Data section:
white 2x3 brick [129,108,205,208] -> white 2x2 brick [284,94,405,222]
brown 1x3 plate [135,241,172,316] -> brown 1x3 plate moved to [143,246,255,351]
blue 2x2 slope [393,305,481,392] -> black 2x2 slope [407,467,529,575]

==

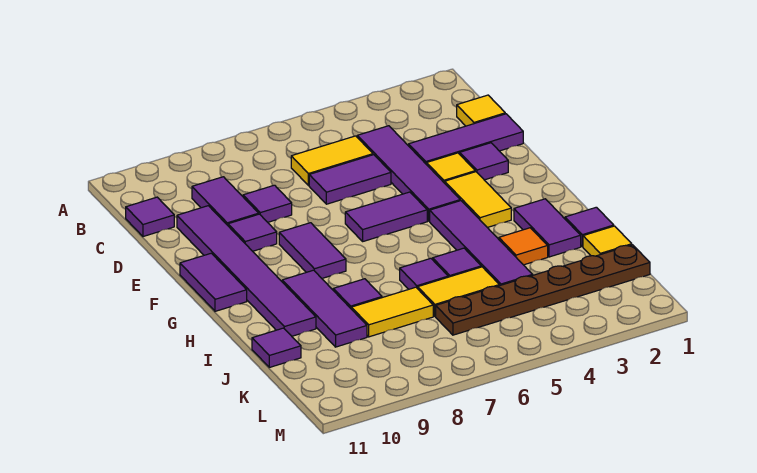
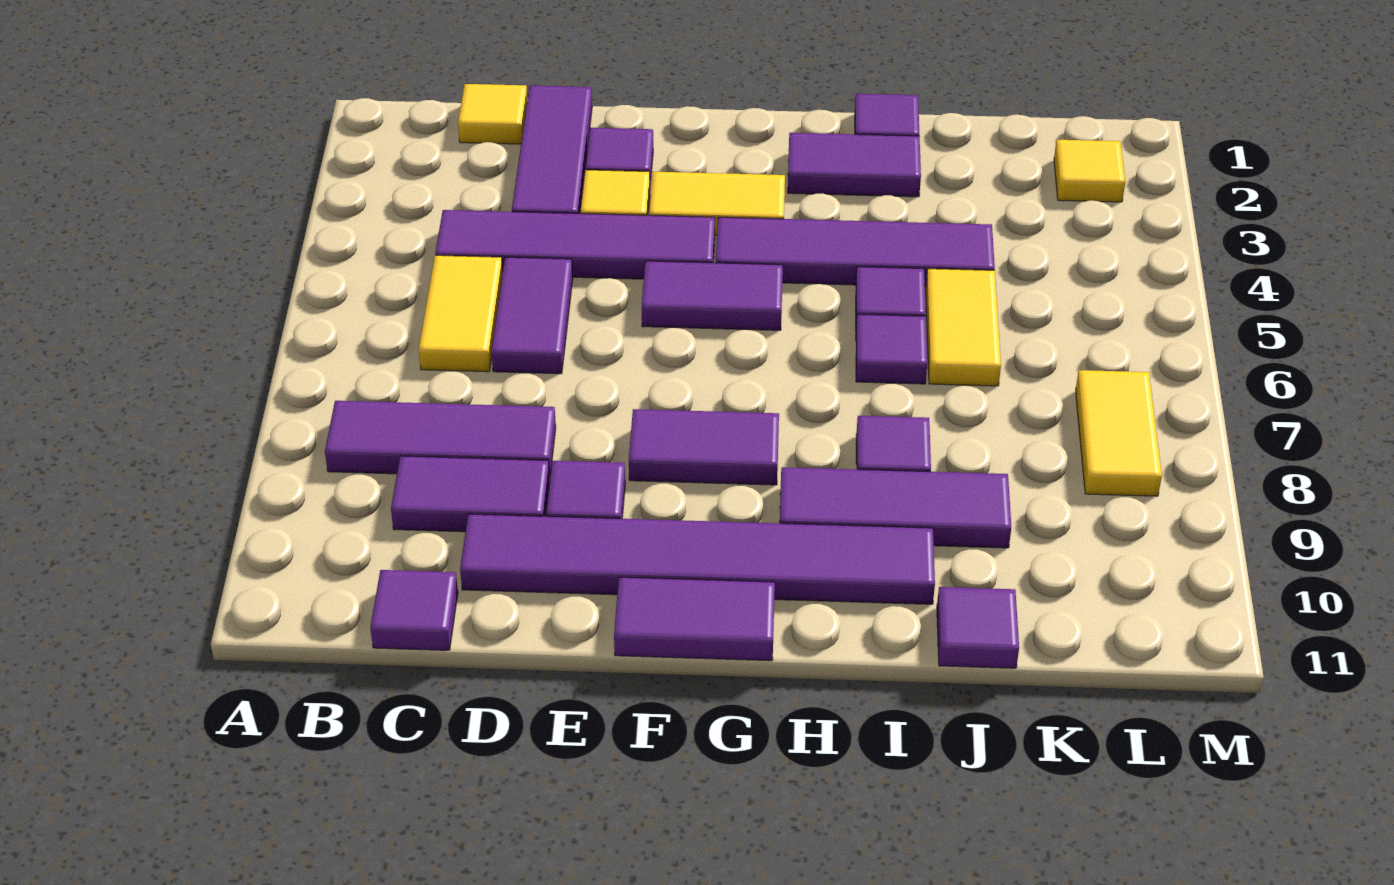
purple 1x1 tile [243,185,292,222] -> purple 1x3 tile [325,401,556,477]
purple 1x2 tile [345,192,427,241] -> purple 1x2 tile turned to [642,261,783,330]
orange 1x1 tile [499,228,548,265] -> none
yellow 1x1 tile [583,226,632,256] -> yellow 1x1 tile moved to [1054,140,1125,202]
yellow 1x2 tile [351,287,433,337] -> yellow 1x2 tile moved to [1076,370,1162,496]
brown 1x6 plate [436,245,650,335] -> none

--

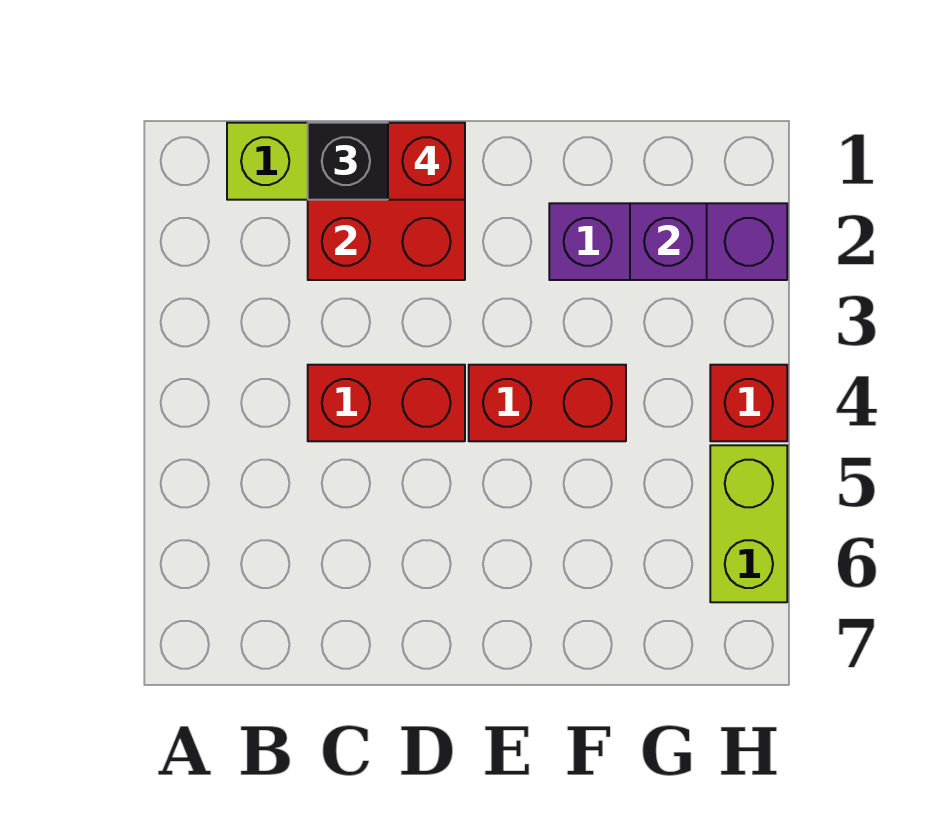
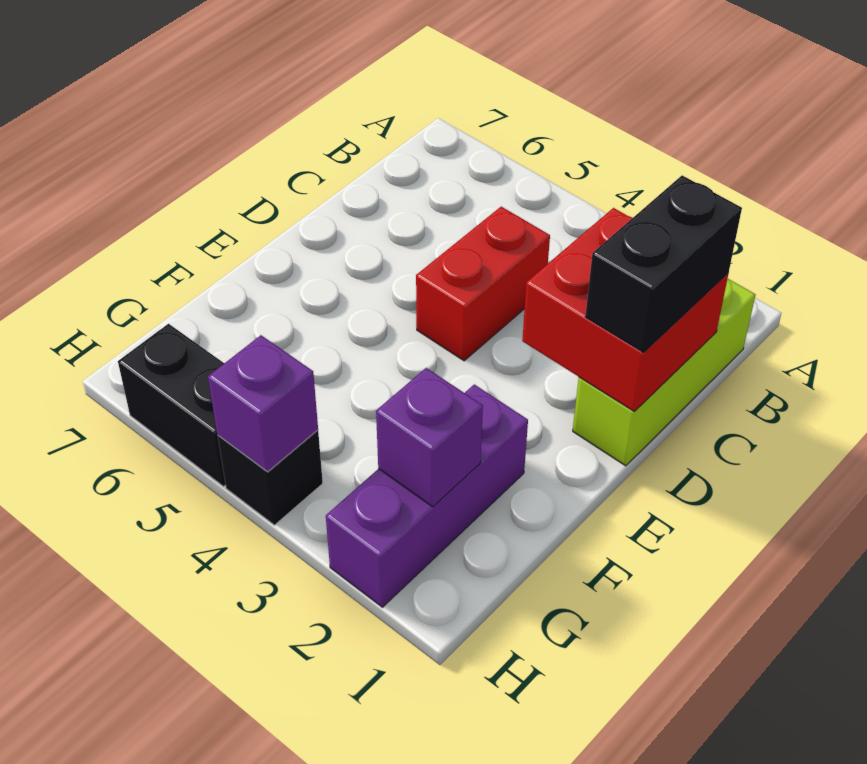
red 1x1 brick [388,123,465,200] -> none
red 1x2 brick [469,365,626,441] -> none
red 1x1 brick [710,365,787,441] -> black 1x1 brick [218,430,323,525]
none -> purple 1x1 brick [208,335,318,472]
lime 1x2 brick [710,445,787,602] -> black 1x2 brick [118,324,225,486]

What the exercise asks: Write down again, exactly as given, only the lines above that fall from the line with "red 1x2 brick [469,365,626,441] -> none" to the line with "lime 1x2 brick", inclusive.

Completed task:
red 1x2 brick [469,365,626,441] -> none
red 1x1 brick [710,365,787,441] -> black 1x1 brick [218,430,323,525]
none -> purple 1x1 brick [208,335,318,472]
lime 1x2 brick [710,445,787,602] -> black 1x2 brick [118,324,225,486]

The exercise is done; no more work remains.